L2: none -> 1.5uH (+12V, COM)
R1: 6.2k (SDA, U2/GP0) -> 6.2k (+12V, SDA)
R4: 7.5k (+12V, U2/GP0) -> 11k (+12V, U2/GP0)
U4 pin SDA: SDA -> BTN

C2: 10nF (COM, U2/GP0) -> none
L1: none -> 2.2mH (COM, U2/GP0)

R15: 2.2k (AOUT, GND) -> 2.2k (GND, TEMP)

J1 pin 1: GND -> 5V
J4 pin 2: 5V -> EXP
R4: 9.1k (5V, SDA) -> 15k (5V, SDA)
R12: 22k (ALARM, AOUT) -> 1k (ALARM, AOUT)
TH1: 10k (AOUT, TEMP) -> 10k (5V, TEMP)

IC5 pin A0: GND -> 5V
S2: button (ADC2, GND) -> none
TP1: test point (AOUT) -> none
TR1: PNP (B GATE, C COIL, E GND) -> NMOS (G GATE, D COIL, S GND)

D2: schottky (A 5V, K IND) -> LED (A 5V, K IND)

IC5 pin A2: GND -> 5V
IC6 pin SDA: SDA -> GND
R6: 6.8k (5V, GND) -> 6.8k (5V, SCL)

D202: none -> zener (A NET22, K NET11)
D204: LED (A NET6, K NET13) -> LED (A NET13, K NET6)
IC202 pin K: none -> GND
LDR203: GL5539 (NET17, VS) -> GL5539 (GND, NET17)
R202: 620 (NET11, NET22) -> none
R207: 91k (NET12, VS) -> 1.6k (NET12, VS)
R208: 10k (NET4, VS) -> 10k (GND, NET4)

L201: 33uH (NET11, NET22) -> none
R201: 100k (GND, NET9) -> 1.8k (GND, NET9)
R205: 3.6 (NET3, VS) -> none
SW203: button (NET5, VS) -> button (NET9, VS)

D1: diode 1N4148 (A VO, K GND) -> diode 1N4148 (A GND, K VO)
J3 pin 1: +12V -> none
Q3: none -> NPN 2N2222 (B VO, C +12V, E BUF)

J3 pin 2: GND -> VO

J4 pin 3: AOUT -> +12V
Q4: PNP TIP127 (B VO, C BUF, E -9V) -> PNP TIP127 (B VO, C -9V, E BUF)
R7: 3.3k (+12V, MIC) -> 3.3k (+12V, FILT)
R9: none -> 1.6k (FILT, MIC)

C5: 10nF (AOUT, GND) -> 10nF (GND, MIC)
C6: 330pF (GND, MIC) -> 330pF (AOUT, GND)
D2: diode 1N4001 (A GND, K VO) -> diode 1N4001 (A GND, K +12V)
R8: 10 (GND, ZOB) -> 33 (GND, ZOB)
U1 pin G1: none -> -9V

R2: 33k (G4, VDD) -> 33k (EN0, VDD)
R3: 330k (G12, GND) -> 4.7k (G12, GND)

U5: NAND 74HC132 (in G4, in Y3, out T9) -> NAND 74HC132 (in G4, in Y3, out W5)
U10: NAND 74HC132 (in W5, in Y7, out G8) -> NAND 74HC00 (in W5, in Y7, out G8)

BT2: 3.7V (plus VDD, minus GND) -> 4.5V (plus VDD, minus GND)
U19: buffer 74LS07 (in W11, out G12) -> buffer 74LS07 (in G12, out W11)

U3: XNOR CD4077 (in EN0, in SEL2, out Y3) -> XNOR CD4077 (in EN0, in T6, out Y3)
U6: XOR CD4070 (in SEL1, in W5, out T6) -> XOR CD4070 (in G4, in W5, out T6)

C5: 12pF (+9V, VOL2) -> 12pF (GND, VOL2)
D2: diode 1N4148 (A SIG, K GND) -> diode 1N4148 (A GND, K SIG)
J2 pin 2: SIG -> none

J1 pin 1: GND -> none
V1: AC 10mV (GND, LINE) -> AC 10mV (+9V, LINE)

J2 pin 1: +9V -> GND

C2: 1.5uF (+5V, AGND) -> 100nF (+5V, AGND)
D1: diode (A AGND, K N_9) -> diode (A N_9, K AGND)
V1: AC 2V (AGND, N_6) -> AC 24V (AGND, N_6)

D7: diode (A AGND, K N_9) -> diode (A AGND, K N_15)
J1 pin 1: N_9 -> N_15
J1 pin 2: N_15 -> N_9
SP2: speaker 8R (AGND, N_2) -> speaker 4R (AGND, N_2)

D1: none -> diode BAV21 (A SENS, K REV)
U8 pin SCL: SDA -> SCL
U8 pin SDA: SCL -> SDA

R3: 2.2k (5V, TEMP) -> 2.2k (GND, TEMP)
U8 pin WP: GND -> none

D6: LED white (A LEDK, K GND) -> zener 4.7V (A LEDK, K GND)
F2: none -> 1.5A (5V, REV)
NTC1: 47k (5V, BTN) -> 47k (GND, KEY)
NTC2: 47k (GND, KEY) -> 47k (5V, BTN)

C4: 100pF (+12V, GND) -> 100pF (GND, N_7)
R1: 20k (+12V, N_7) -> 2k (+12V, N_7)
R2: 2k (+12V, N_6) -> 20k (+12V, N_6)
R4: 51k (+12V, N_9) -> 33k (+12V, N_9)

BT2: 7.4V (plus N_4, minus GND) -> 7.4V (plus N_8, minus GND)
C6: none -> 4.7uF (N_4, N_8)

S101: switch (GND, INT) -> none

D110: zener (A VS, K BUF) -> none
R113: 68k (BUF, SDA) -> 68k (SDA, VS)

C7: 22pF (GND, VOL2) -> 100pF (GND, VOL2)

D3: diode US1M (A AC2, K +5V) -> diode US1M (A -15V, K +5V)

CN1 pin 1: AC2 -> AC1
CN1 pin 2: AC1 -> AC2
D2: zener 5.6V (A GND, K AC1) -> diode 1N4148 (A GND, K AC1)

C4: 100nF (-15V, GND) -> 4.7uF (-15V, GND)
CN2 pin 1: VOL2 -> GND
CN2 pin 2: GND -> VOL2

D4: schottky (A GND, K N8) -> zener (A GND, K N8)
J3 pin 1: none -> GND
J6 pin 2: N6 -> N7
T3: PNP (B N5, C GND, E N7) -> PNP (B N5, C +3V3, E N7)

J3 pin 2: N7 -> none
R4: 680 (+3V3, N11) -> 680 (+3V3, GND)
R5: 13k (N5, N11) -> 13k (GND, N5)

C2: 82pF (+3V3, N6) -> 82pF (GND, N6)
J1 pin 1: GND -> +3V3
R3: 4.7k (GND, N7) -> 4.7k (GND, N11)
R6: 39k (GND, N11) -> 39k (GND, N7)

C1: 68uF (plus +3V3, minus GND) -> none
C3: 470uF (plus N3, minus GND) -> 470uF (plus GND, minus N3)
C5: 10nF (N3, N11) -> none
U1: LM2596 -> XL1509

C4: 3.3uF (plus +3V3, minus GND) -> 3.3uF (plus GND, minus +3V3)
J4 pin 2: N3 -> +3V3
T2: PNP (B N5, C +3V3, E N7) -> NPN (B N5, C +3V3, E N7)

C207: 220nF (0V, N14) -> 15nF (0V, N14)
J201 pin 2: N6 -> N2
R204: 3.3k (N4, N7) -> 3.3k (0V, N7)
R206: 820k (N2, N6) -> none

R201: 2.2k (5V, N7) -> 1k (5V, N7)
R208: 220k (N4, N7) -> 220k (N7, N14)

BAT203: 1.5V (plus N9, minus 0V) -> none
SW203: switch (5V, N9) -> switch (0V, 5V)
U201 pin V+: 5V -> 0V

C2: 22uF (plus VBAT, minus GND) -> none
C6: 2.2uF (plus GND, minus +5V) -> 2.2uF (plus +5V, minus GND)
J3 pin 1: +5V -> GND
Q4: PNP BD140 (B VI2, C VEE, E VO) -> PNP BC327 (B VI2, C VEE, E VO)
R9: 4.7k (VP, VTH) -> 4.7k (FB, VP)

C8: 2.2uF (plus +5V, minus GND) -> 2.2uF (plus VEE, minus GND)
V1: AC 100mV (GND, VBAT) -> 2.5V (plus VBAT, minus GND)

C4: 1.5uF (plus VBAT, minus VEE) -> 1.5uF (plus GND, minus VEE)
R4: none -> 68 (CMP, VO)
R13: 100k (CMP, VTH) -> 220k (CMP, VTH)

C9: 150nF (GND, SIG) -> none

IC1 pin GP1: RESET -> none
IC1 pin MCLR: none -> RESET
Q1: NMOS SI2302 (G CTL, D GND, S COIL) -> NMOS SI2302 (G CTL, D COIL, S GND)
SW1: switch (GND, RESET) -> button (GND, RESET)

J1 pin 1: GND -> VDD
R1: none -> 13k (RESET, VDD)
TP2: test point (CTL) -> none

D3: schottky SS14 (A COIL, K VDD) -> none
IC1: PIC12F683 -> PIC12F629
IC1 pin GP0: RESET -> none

TASK OBJECTIVE:
Only the lines above from the line with "IC5 pin A0: GND -> 5V" to the line with "SW203: button (NET5, VS) -> button (NET9, VS)", those two lines included, should be reproduced exactly.

ANSWER BELOW:
IC5 pin A0: GND -> 5V
S2: button (ADC2, GND) -> none
TP1: test point (AOUT) -> none
TR1: PNP (B GATE, C COIL, E GND) -> NMOS (G GATE, D COIL, S GND)

D2: schottky (A 5V, K IND) -> LED (A 5V, K IND)

IC5 pin A2: GND -> 5V
IC6 pin SDA: SDA -> GND
R6: 6.8k (5V, GND) -> 6.8k (5V, SCL)

D202: none -> zener (A NET22, K NET11)
D204: LED (A NET6, K NET13) -> LED (A NET13, K NET6)
IC202 pin K: none -> GND
LDR203: GL5539 (NET17, VS) -> GL5539 (GND, NET17)
R202: 620 (NET11, NET22) -> none
R207: 91k (NET12, VS) -> 1.6k (NET12, VS)
R208: 10k (NET4, VS) -> 10k (GND, NET4)

L201: 33uH (NET11, NET22) -> none
R201: 100k (GND, NET9) -> 1.8k (GND, NET9)
R205: 3.6 (NET3, VS) -> none
SW203: button (NET5, VS) -> button (NET9, VS)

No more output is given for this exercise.